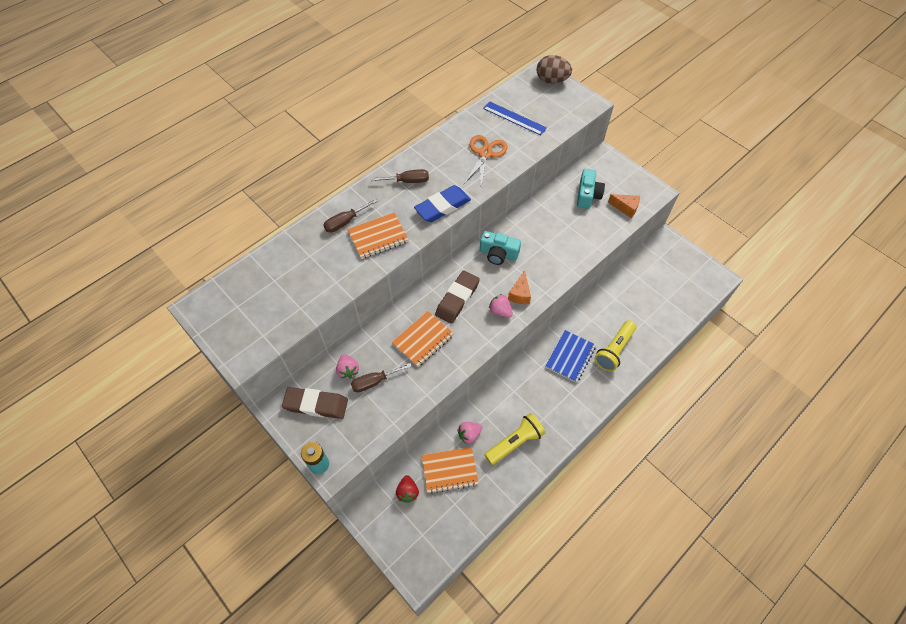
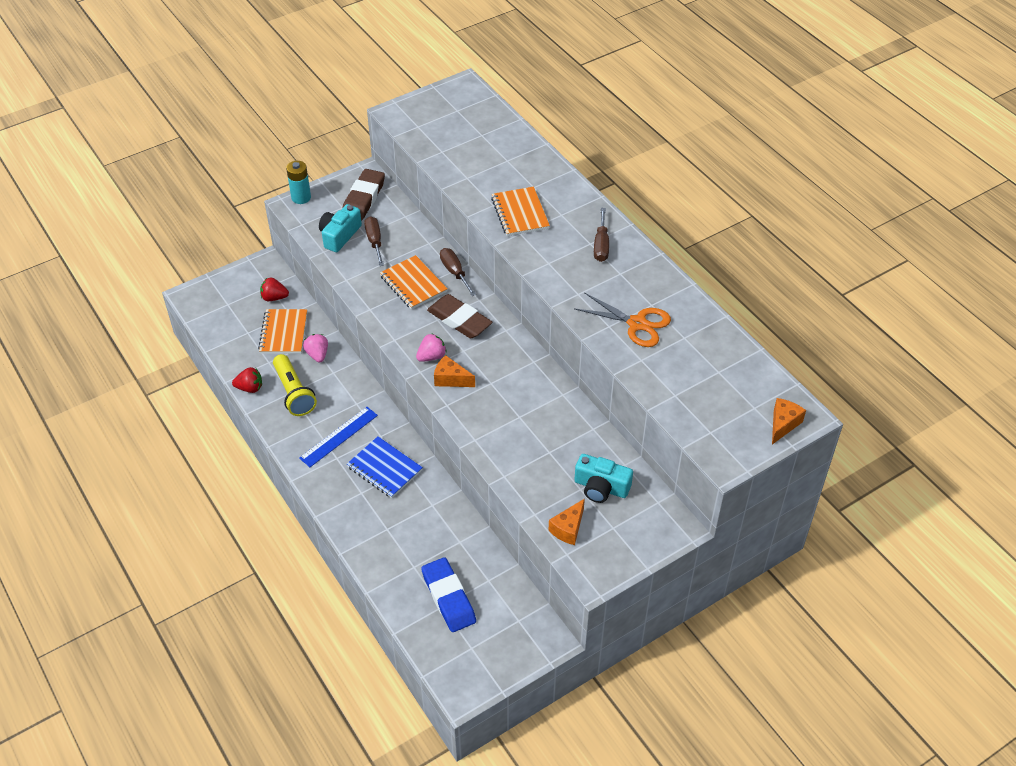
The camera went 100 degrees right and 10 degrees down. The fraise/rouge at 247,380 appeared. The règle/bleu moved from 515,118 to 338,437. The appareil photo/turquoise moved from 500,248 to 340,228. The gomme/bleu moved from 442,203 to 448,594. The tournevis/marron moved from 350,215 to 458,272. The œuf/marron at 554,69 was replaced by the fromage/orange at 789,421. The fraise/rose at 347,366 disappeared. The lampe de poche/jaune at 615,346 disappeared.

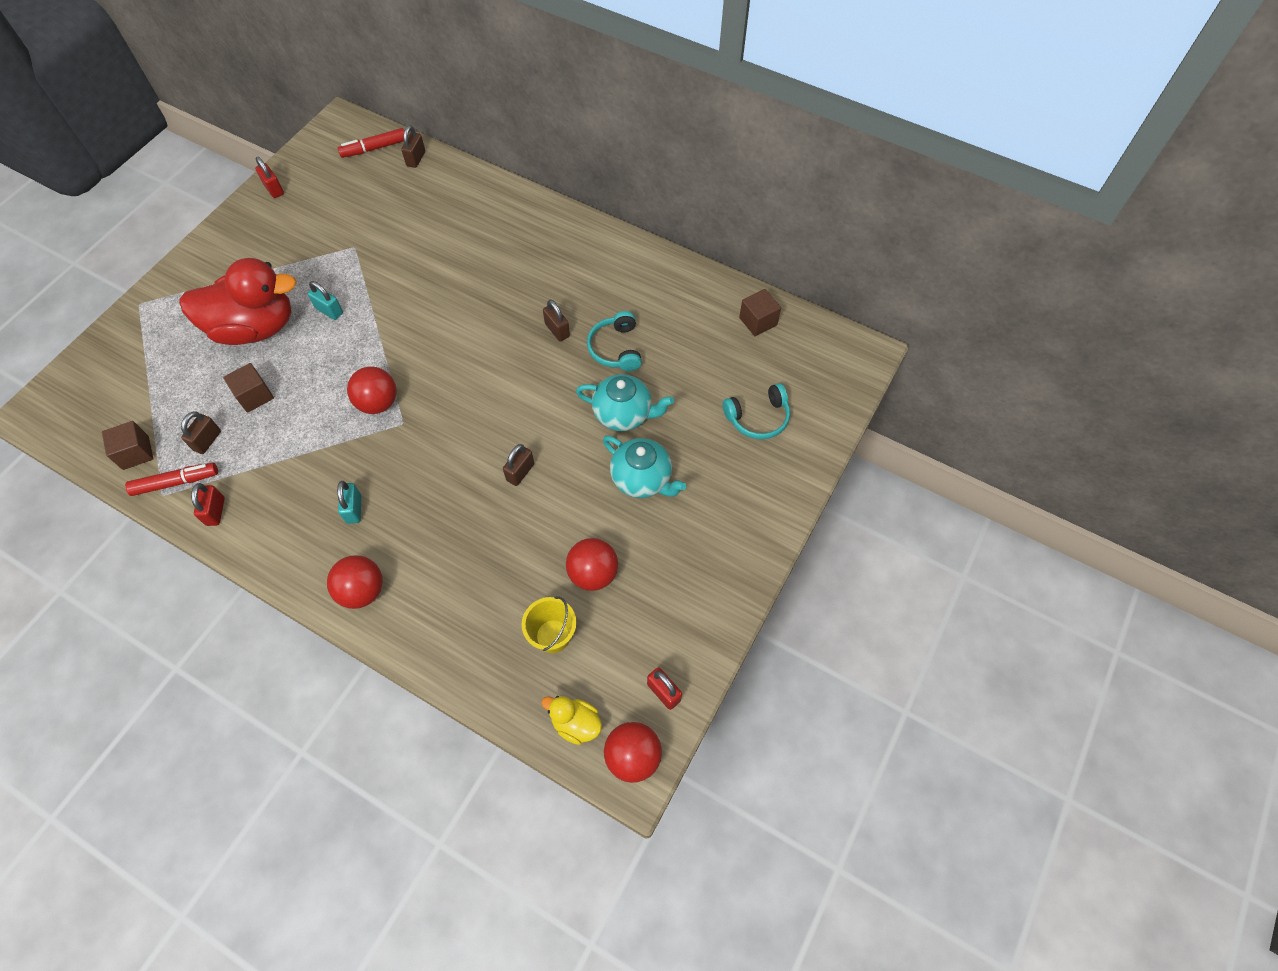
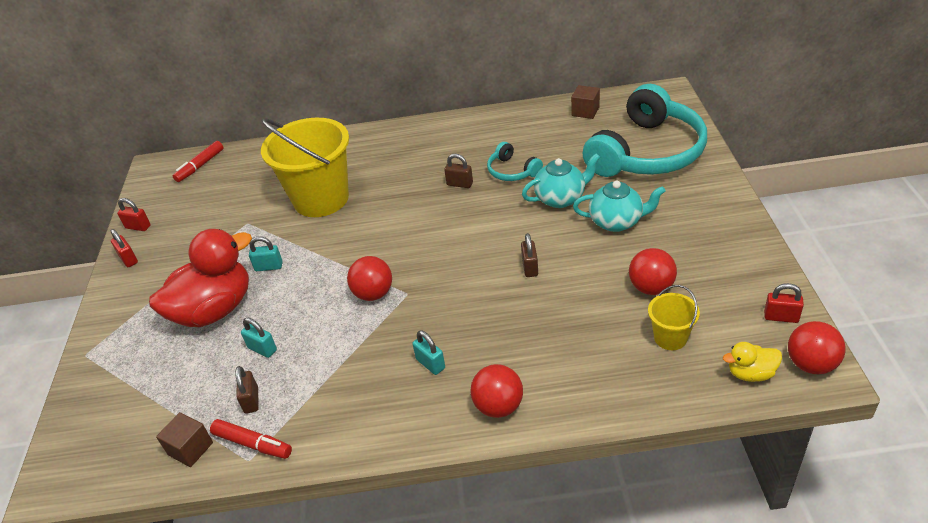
The camera went 30 degrees left and 20 degrees down. The cadenas/rouge moved from 208,504 to 124,248. The feutre/rouge at 171,479 turned 75 degrees clockwise. The cube/marron at 248,388 was replaced by the cadenas/turquoise at 259,338. The seau/jaune at 305,167 appeared. The casque audio/turquoise at 756,411 changed to 2.27 times the size. The cadenas/marron at 413,146 disappeared.

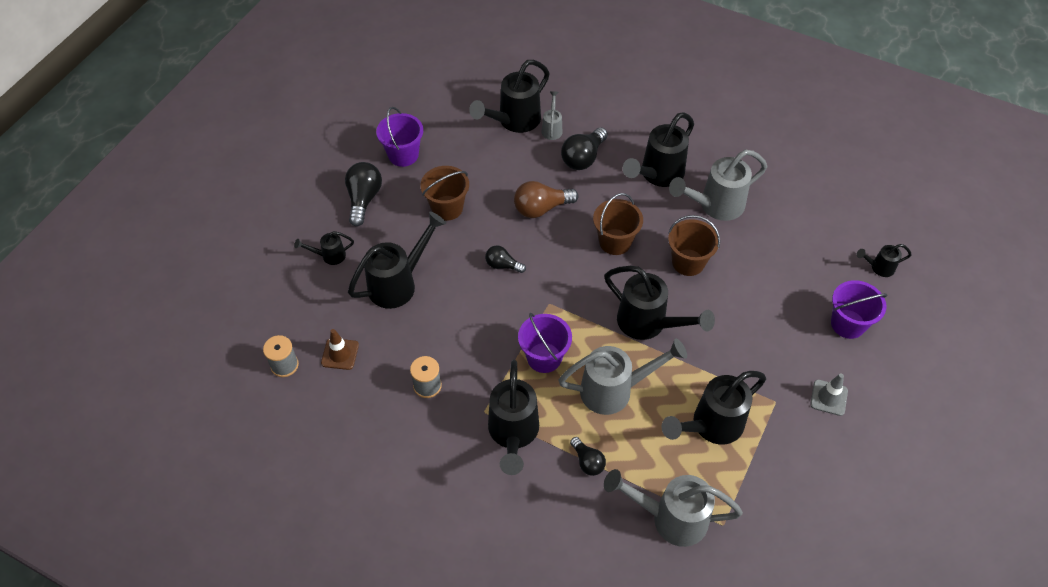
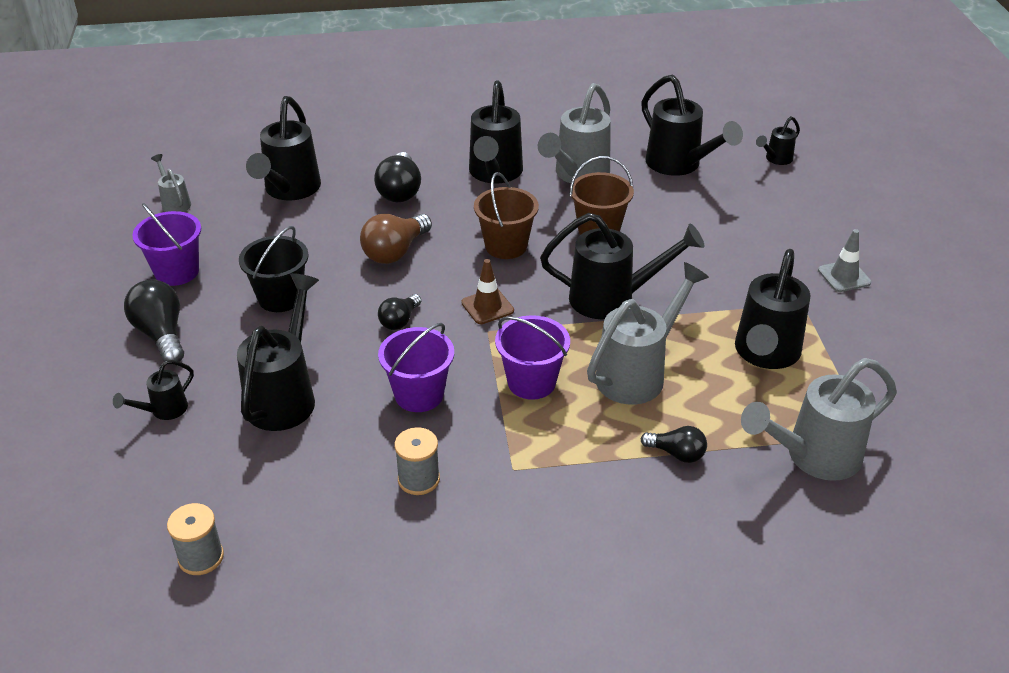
The camera went 35 degrees left and 15 degrees down. The arrosoir/gris moved from 552,115 to 171,183. The seau/marron at 444,193 became the seau/noir at 274,269. The ampoule/noir at 505,259 turned 45 degrees counterclockwise. The seau/violet moved from 859,309 to 416,367. The cône de chantier/marron moved from 340,349 to 487,291. The arrosoir/noir moved from 513,417 to 692,125.

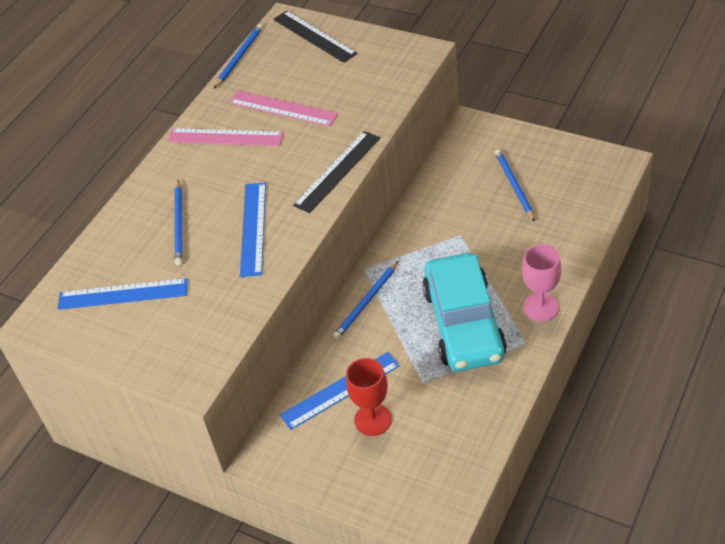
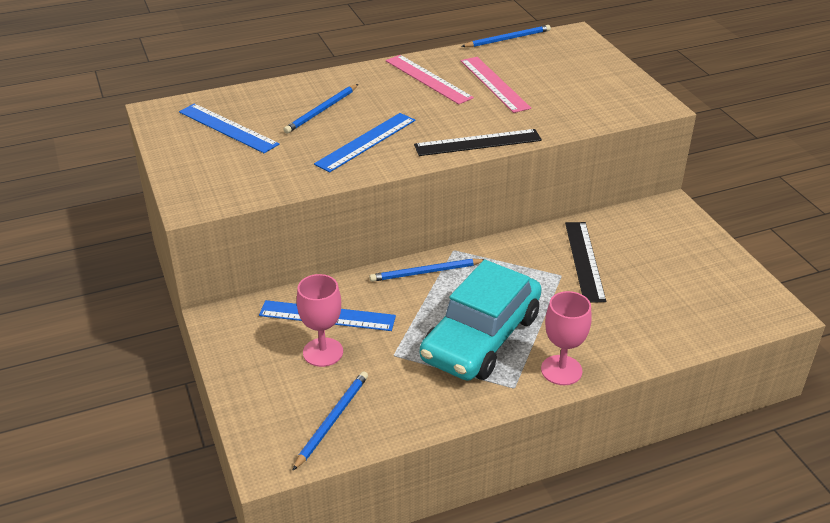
The camera went 35 degrees right and 10 degrees down. The crayon/bleu moved from 515,185 to 330,421. The verre à pied/rouge at 369,397 became the verre à pied/rose at 320,320. The règle/noir moved from 315,37 to 585,262.

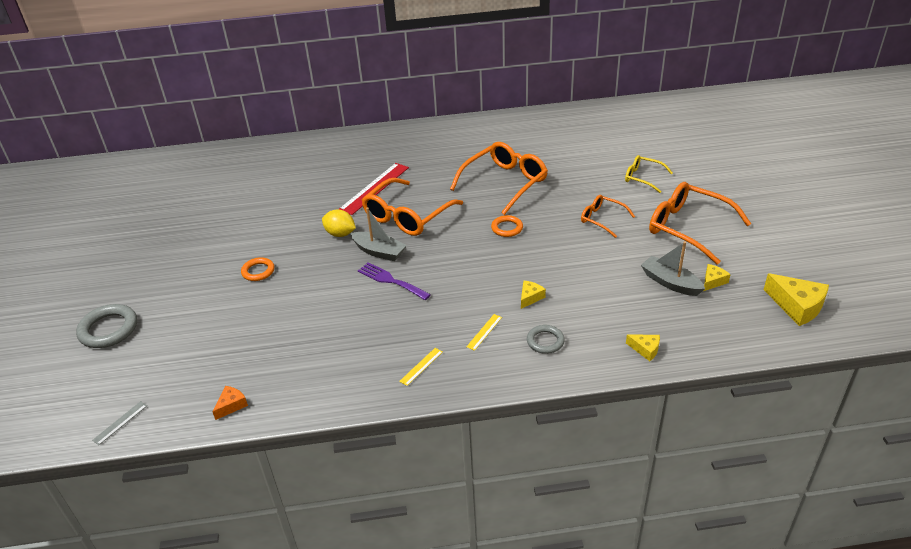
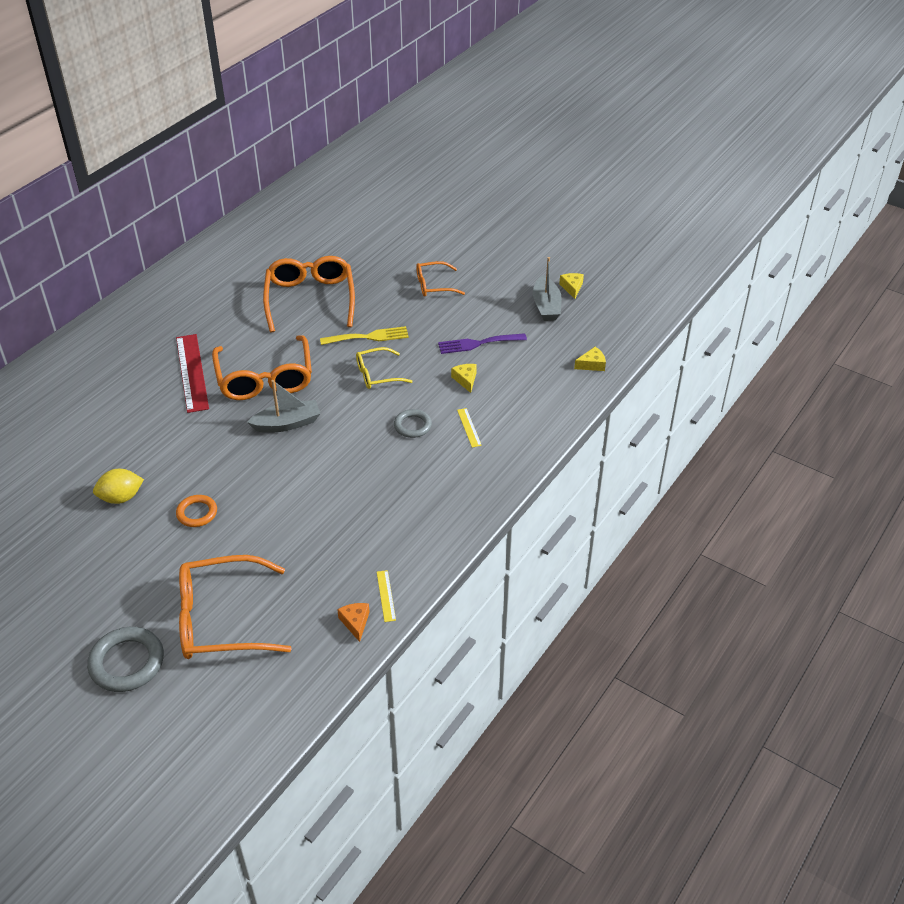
The camera went 50 degrees left and 5 degrees up. The citron/jaune moved from 339,223 to 118,486. The lunettes/orange moved from 700,223 to 235,607. The anneau/orange at 507,226 was replaced by the fourchette/jaune at 364,335. The lunettes/jaune moved from 649,174 to 384,368. The règle/jaune moved from 421,367 to 386,596. The anneau/gris moved from 546,339 to 413,423. The fourchette/violet moved from 394,281 to 482,343. The bateau/gris at 673,268 turned 90 degrees counterclockwise. The règle/gris at 119,423 disappeared. The fromage/jaune at 796,299 disappeared.

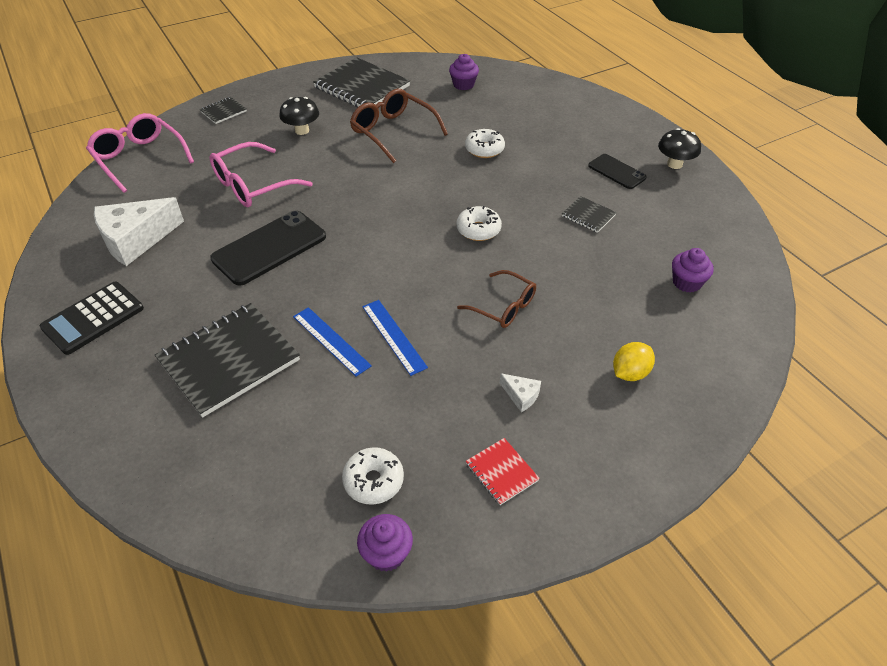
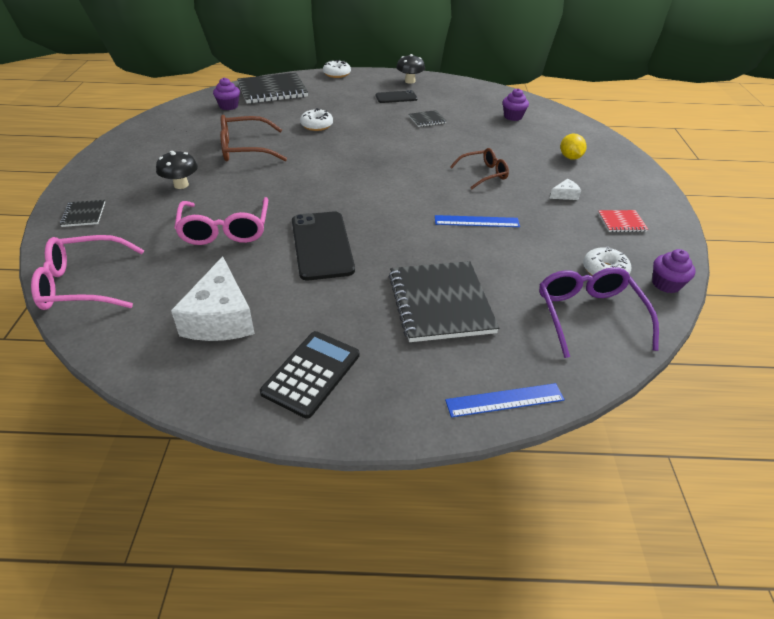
The camera went 60 degrees left and 5 degrees down. The carnet/noir moved from 361,82 to 272,88. The calculatrice/noir at 92,318 turned 135 degrees counterclockwise. The beignet/blanc moved from 479,223 to 337,69. The règle/bleu moved from 332,341 to 505,400. The lunettes/violet at 599,312 appeared.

_ _ _ _ _ _ _

__Your task__: Restate each line of the material word for word, skipping any picture.

__Answer below__:
The camera went 100 degrees right and 10 degrees down. The fraise/rouge at 247,380 appeared. The règle/bleu moved from 515,118 to 338,437. The appareil photo/turquoise moved from 500,248 to 340,228. The gomme/bleu moved from 442,203 to 448,594. The tournevis/marron moved from 350,215 to 458,272. The œuf/marron at 554,69 was replaced by the fromage/orange at 789,421. The fraise/rose at 347,366 disappeared. The lampe de poche/jaune at 615,346 disappeared.

The camera went 30 degrees left and 20 degrees down. The cadenas/rouge moved from 208,504 to 124,248. The feutre/rouge at 171,479 turned 75 degrees clockwise. The cube/marron at 248,388 was replaced by the cadenas/turquoise at 259,338. The seau/jaune at 305,167 appeared. The casque audio/turquoise at 756,411 changed to 2.27 times the size. The cadenas/marron at 413,146 disappeared.

The camera went 35 degrees left and 15 degrees down. The arrosoir/gris moved from 552,115 to 171,183. The seau/marron at 444,193 became the seau/noir at 274,269. The ampoule/noir at 505,259 turned 45 degrees counterclockwise. The seau/violet moved from 859,309 to 416,367. The cône de chantier/marron moved from 340,349 to 487,291. The arrosoir/noir moved from 513,417 to 692,125.

The camera went 35 degrees right and 10 degrees down. The crayon/bleu moved from 515,185 to 330,421. The verre à pied/rouge at 369,397 became the verre à pied/rose at 320,320. The règle/noir moved from 315,37 to 585,262.

The camera went 50 degrees left and 5 degrees up. The citron/jaune moved from 339,223 to 118,486. The lunettes/orange moved from 700,223 to 235,607. The anneau/orange at 507,226 was replaced by the fourchette/jaune at 364,335. The lunettes/jaune moved from 649,174 to 384,368. The règle/jaune moved from 421,367 to 386,596. The anneau/gris moved from 546,339 to 413,423. The fourchette/violet moved from 394,281 to 482,343. The bateau/gris at 673,268 turned 90 degrees counterclockwise. The règle/gris at 119,423 disappeared. The fromage/jaune at 796,299 disappeared.

The camera went 60 degrees left and 5 degrees down. The carnet/noir moved from 361,82 to 272,88. The calculatrice/noir at 92,318 turned 135 degrees counterclockwise. The beignet/blanc moved from 479,223 to 337,69. The règle/bleu moved from 332,341 to 505,400. The lunettes/violet at 599,312 appeared.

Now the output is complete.